[TASK DESCRIPTION]: Looking through the data below, work out how many lines have the word "cylinder". Reply with that number only.

======== GIVEN RECORDS ========

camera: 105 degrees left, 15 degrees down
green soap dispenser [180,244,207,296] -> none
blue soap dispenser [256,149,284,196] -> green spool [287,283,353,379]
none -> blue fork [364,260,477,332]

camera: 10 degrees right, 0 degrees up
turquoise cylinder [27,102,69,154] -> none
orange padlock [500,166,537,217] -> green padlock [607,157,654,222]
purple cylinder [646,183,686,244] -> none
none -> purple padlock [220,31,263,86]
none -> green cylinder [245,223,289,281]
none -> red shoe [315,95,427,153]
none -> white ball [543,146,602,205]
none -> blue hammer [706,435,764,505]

========

[EXERCISE OUTPUT]: 3